__What is expected__: Work through the listing below and give again exactly the lines from the one with "none -> pink bucket [248,360,345,470]" to the one with "none -> white light bulb [380,104,418,144]", both ends included. All other lines and all pictures stay out.

__Records provided__:
........
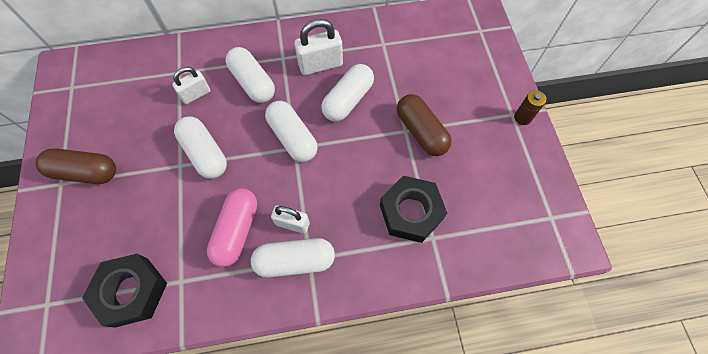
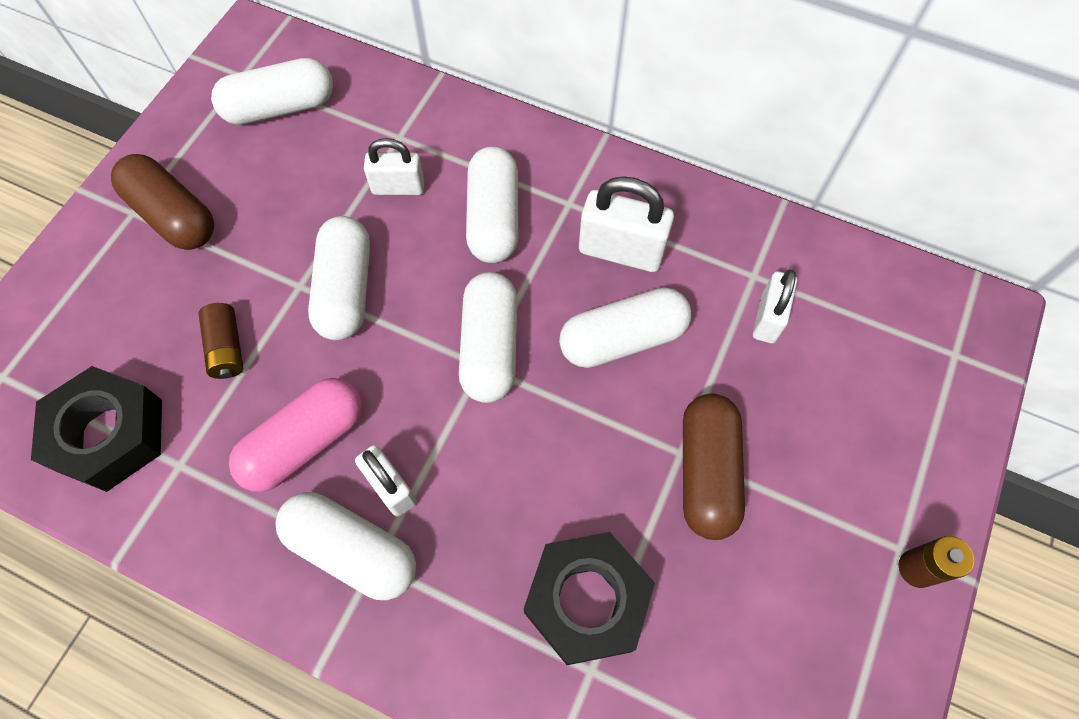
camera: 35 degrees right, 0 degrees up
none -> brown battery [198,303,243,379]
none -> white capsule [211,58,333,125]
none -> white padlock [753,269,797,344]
........
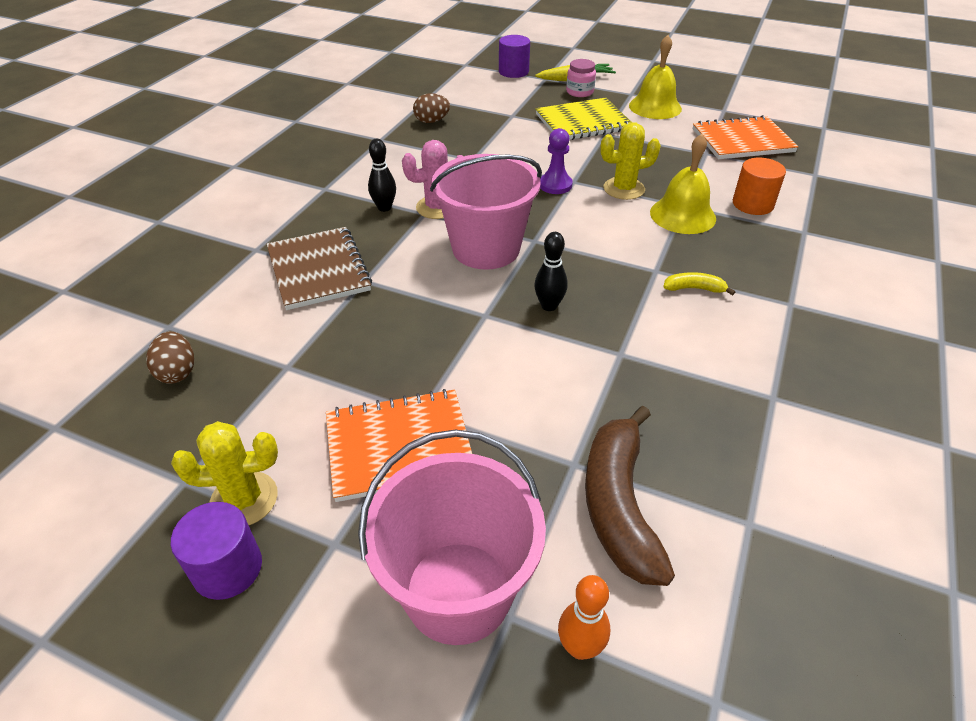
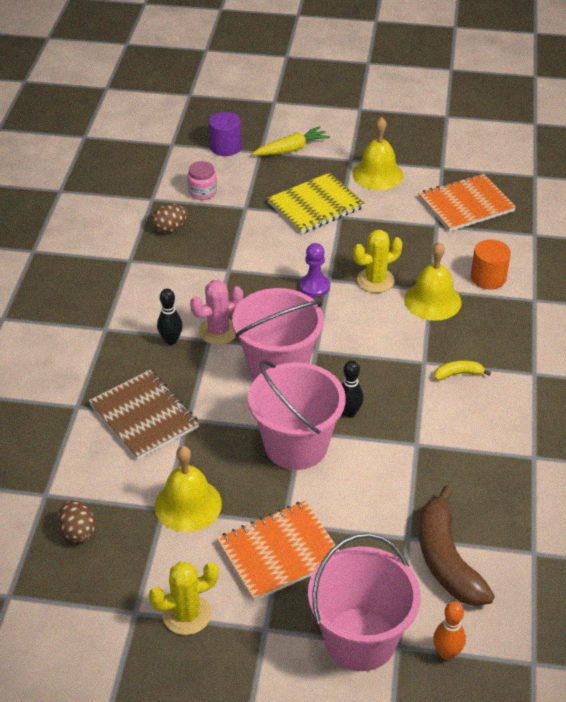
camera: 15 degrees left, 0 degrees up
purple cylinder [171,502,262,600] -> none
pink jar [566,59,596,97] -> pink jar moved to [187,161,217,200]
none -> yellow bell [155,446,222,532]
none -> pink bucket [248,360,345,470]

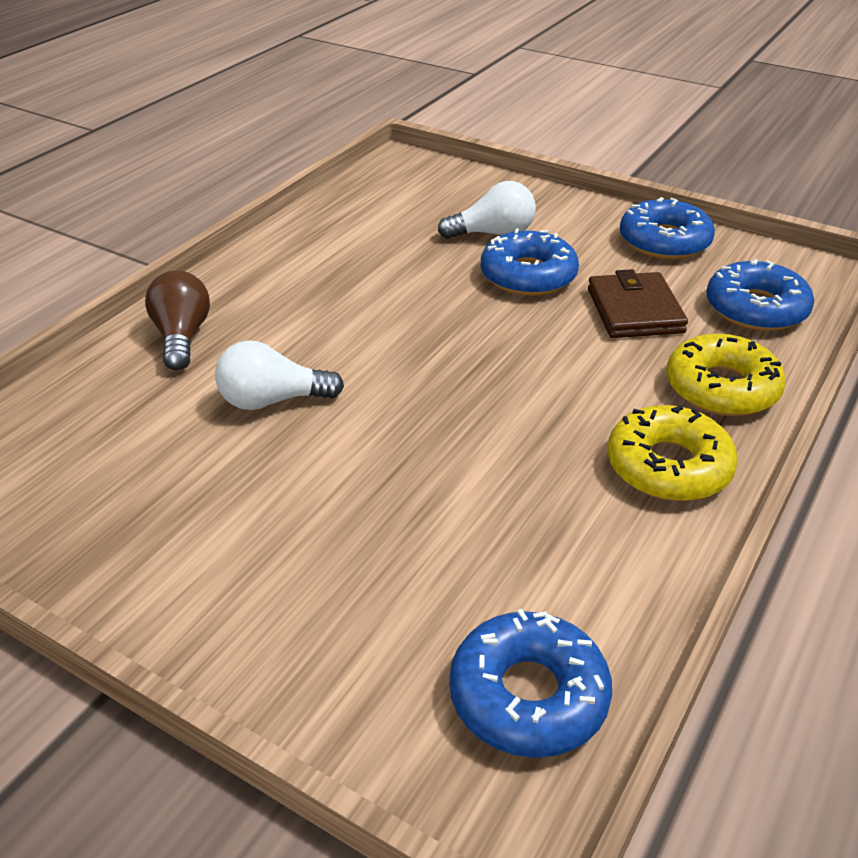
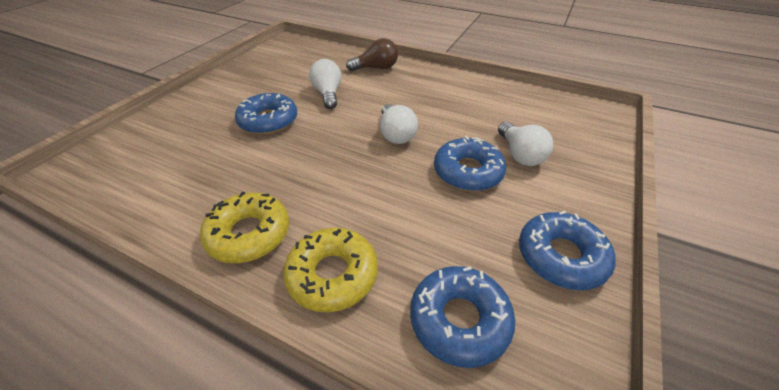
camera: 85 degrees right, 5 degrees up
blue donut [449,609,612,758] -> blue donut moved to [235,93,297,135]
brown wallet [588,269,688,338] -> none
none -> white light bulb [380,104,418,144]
........
__Solution for this task__:
none -> pink bucket [248,360,345,470]

camera: 85 degrees right, 5 degrees up
blue donut [449,609,612,758] -> blue donut moved to [235,93,297,135]
brown wallet [588,269,688,338] -> none
none -> white light bulb [380,104,418,144]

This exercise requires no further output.